→ Work instructions
Copy out the entries below exactly as they stand, but only from the line containing "green bowl: [275,68,332,110]" through the line containing "red bowl: [179,345,262,413]".

→ Task data

*** Block opens ***

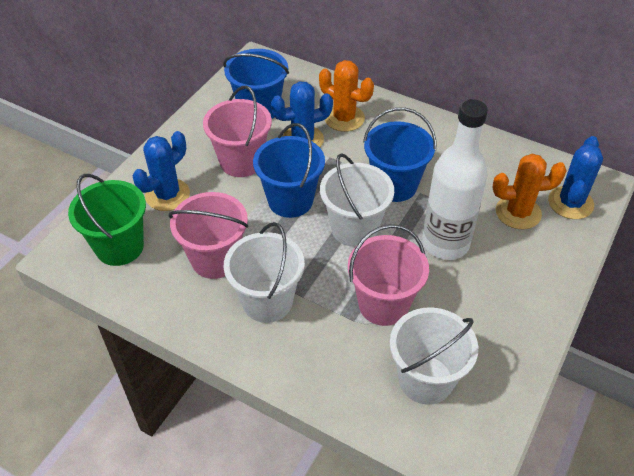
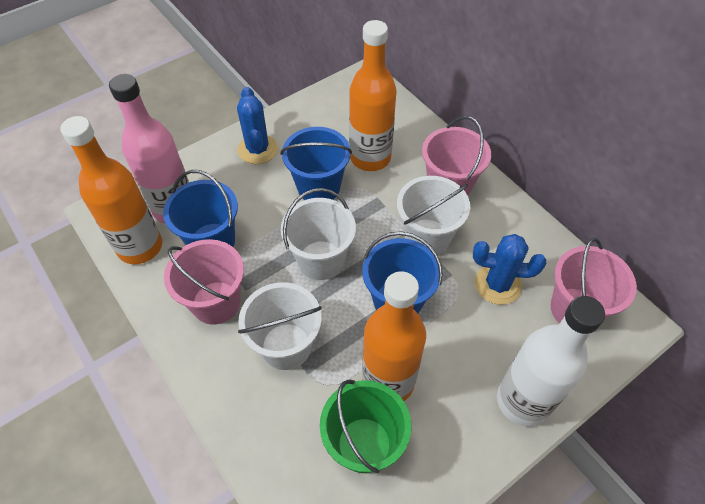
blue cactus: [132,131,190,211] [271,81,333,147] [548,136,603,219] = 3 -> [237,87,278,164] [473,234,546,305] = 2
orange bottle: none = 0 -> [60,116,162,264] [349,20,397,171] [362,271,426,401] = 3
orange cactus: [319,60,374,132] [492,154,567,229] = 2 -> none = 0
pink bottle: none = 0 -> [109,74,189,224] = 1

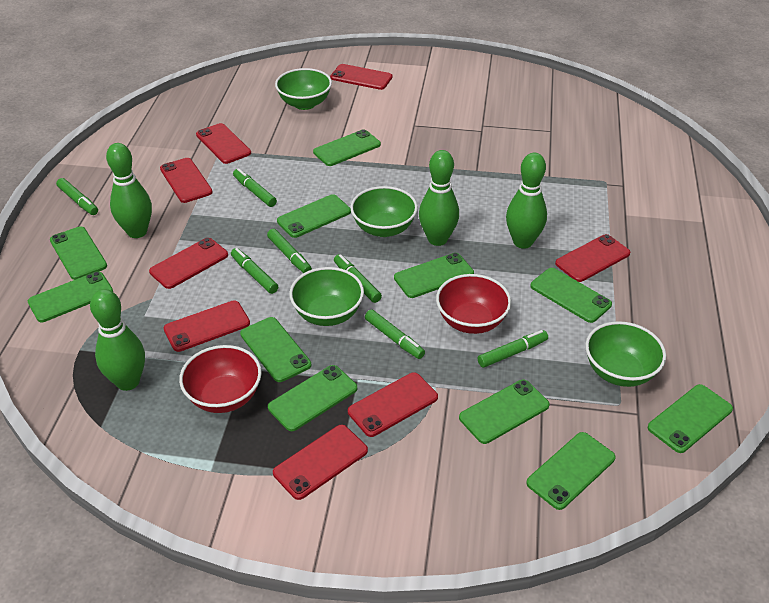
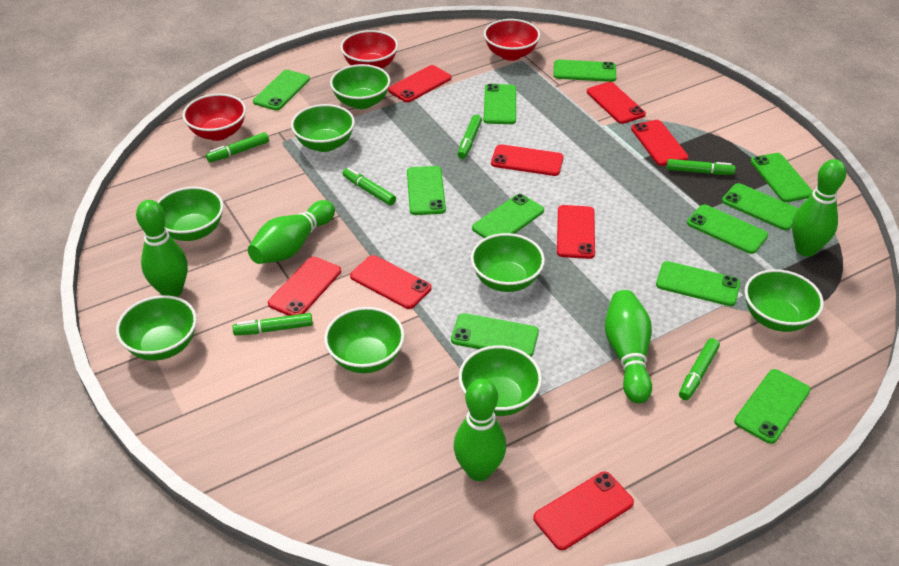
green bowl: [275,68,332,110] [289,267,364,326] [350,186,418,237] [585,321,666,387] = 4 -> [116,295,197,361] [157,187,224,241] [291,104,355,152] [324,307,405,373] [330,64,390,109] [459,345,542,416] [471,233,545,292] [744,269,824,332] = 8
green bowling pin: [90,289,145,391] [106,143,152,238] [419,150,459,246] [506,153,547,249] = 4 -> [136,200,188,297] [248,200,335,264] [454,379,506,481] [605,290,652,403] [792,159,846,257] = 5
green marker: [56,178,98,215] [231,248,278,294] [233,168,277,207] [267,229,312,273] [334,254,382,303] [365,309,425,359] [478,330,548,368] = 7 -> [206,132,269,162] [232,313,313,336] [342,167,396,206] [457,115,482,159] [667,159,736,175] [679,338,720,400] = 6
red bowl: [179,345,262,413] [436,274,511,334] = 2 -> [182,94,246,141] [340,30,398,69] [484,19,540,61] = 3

*** Block closes ***
*** Block opens ***

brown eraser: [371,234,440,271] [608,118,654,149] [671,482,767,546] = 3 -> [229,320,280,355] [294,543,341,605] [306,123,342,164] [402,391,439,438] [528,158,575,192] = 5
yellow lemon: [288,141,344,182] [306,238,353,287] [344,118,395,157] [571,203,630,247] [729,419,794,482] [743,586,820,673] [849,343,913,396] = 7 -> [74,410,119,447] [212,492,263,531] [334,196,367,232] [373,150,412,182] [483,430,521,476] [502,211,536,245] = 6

*** Block closes ***

→ Exercise answer
green bowl: [275,68,332,110] [289,267,364,326] [350,186,418,237] [585,321,666,387] = 4 -> [116,295,197,361] [157,187,224,241] [291,104,355,152] [324,307,405,373] [330,64,390,109] [459,345,542,416] [471,233,545,292] [744,269,824,332] = 8
green bowling pin: [90,289,145,391] [106,143,152,238] [419,150,459,246] [506,153,547,249] = 4 -> [136,200,188,297] [248,200,335,264] [454,379,506,481] [605,290,652,403] [792,159,846,257] = 5
green marker: [56,178,98,215] [231,248,278,294] [233,168,277,207] [267,229,312,273] [334,254,382,303] [365,309,425,359] [478,330,548,368] = 7 -> [206,132,269,162] [232,313,313,336] [342,167,396,206] [457,115,482,159] [667,159,736,175] [679,338,720,400] = 6
red bowl: [179,345,262,413] [436,274,511,334] = 2 -> [182,94,246,141] [340,30,398,69] [484,19,540,61] = 3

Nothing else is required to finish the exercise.